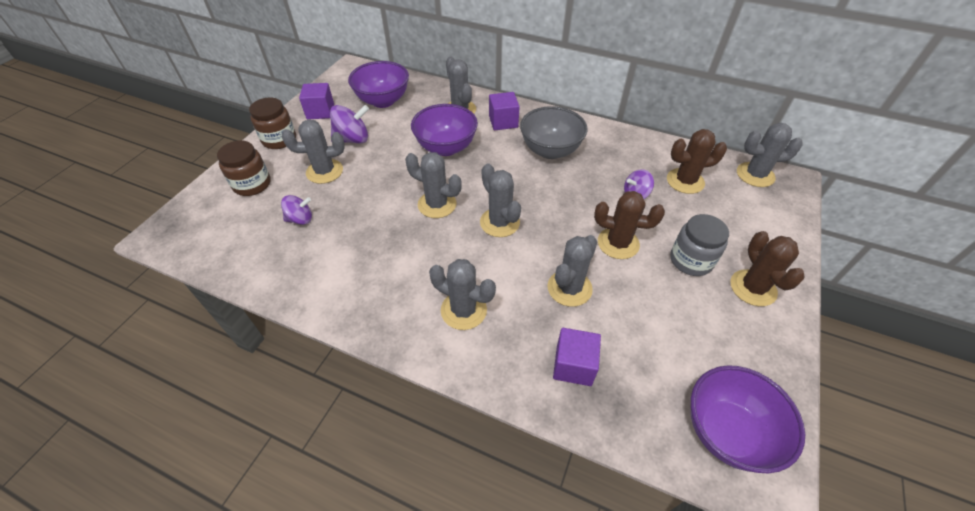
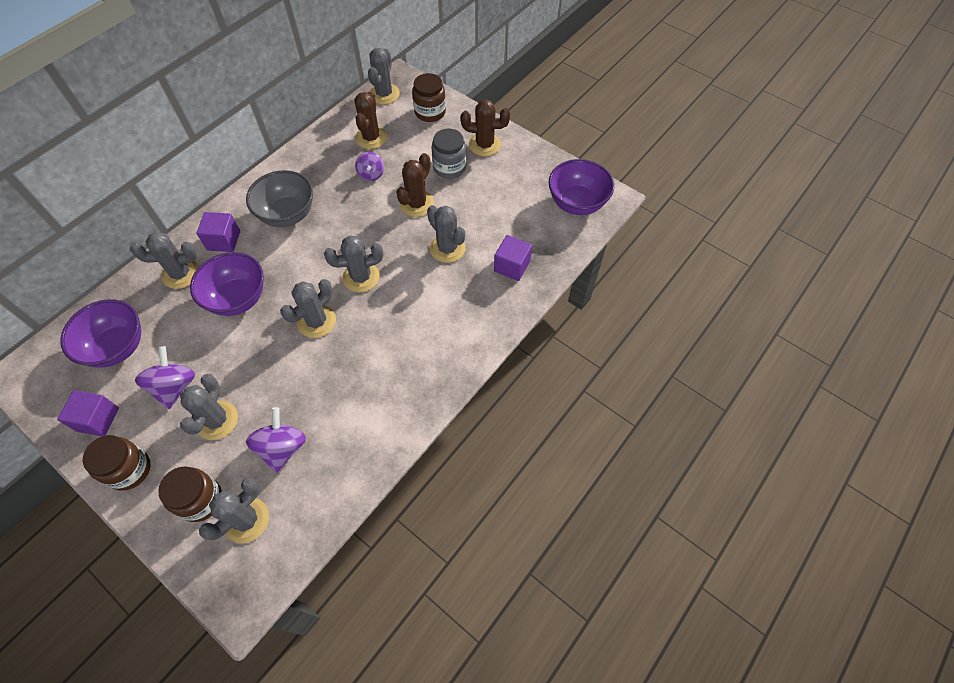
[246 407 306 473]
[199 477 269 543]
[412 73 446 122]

...

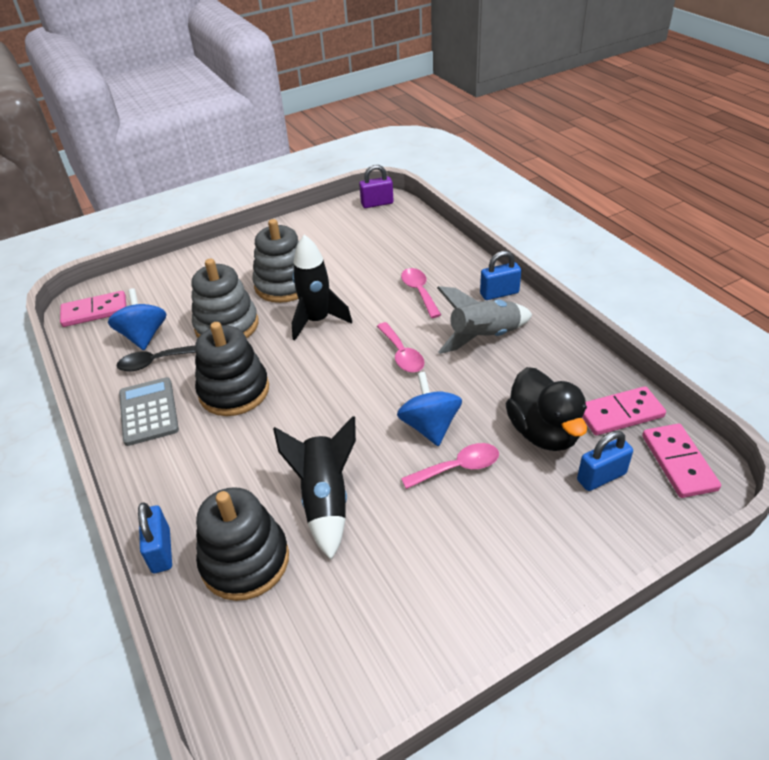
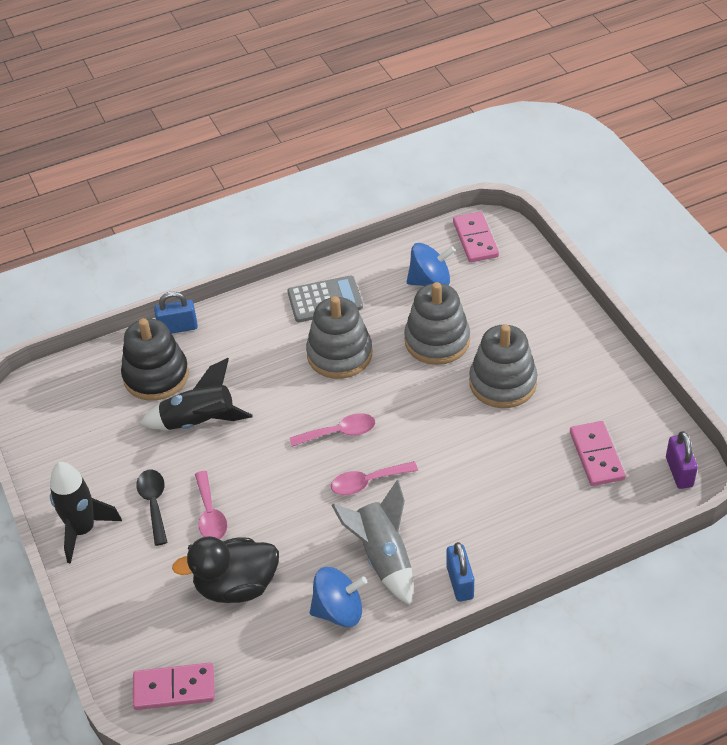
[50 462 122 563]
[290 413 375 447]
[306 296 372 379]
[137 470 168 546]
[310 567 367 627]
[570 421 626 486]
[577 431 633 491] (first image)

* * *

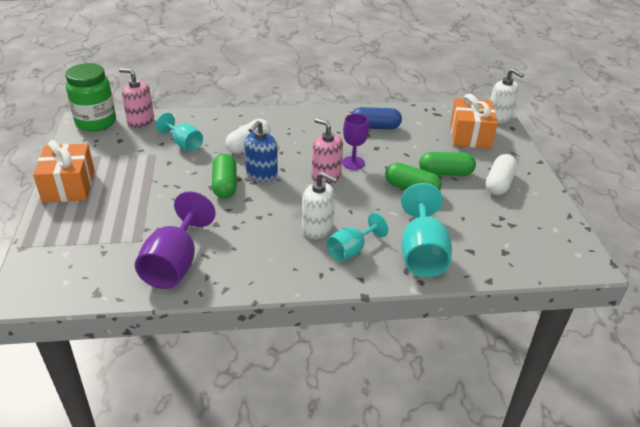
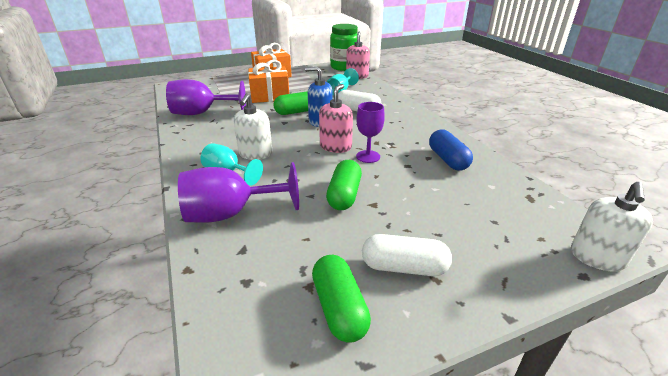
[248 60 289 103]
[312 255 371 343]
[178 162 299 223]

▶ **Your goal**
Go through the material above and output exactly the lines from the one containing "[50 462 122 563]" through the one containing "[577 431 633 491] (first image)".

▶ **Problem solution**
[50 462 122 563]
[290 413 375 447]
[306 296 372 379]
[137 470 168 546]
[310 567 367 627]
[570 421 626 486]
[577 431 633 491] (first image)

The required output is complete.